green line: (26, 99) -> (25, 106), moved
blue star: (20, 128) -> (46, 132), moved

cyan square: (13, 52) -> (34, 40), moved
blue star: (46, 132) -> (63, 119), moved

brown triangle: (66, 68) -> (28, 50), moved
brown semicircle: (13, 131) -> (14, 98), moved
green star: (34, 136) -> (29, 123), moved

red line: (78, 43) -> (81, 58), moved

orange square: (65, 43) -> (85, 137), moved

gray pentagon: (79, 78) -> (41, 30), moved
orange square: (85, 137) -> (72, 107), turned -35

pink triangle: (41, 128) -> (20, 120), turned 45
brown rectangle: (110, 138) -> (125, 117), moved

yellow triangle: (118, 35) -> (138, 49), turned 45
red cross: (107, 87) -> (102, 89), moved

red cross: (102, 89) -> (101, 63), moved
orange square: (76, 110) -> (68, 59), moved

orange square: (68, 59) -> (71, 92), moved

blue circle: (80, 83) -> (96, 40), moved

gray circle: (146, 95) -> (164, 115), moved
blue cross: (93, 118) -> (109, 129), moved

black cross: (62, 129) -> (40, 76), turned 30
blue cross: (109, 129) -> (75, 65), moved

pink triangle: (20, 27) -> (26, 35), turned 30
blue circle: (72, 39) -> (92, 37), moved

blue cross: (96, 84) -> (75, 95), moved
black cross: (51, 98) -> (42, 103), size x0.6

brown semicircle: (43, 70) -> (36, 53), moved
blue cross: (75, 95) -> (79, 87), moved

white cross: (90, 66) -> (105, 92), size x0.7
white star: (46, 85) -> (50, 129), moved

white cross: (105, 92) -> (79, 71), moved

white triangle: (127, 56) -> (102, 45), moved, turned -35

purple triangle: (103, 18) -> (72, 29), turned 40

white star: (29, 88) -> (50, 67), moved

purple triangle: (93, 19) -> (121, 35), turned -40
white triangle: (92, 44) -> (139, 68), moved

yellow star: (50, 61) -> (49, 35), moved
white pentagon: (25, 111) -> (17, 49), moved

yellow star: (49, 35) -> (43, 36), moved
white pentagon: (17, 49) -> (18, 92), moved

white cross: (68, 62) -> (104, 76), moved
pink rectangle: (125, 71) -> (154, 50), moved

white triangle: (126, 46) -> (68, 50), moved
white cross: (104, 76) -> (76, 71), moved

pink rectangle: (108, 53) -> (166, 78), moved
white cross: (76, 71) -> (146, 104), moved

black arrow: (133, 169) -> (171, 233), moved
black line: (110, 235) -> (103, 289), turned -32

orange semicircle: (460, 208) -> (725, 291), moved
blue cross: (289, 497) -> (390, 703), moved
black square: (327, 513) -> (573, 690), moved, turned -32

● About this exercise
Reproduce every line of the records containing the string "purple".

● Answer section
purple triangle: (103, 18) -> (72, 29), turned 40
purple triangle: (93, 19) -> (121, 35), turned -40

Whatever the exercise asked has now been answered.